### Data under study
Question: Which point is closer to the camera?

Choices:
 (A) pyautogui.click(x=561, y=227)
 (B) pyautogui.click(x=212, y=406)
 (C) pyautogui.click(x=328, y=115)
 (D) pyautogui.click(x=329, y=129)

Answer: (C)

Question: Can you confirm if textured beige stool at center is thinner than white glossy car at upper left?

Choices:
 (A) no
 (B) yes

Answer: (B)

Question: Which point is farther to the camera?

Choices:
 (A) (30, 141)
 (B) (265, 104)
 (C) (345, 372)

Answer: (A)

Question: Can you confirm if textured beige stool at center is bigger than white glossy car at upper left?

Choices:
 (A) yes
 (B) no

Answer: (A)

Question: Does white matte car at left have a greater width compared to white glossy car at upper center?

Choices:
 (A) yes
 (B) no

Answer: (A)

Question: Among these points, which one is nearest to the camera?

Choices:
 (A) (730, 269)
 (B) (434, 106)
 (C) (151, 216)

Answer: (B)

==

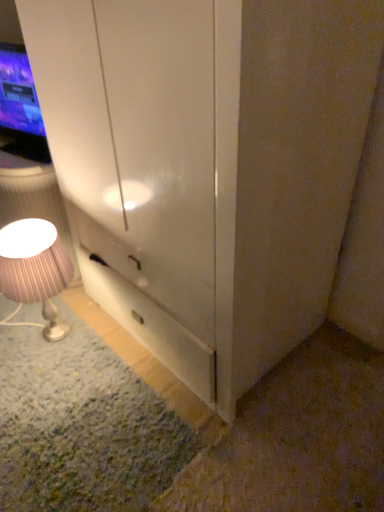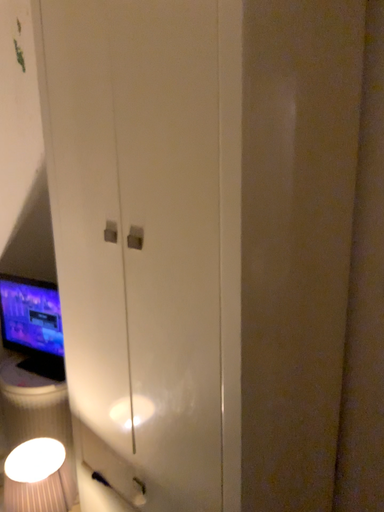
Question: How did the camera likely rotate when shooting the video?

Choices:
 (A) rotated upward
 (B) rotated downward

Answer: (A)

---

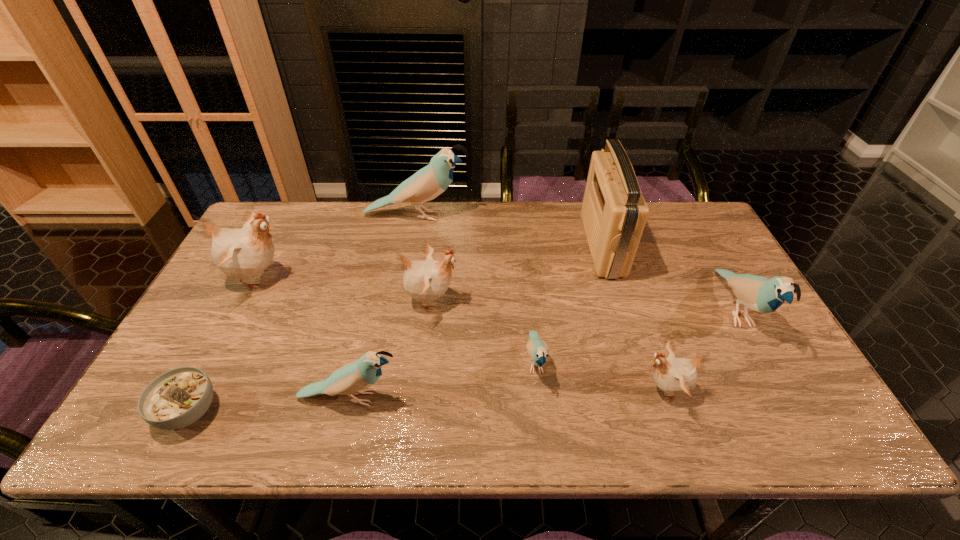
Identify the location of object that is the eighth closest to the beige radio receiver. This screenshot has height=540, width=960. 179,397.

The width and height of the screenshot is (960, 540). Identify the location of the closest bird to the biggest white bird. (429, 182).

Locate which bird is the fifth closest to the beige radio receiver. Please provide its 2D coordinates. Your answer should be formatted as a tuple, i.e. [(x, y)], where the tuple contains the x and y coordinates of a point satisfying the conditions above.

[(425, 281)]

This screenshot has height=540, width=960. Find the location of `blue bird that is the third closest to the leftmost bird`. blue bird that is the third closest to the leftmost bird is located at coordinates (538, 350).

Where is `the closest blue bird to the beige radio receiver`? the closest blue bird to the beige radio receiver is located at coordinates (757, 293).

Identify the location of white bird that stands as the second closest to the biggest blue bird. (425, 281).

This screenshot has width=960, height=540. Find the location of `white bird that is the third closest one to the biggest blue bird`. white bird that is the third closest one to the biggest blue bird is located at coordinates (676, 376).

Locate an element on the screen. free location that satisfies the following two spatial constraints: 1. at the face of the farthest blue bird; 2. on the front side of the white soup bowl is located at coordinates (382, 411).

### What to produce
Find every line in the listing above that contains the word "stool" and copy each of those lines.

### Solved exercise
Question: Can you confirm if textured beige stool at center is thinner than white glossy car at upper left?
Question: Can you confirm if textured beige stool at center is bigger than white glossy car at upper left?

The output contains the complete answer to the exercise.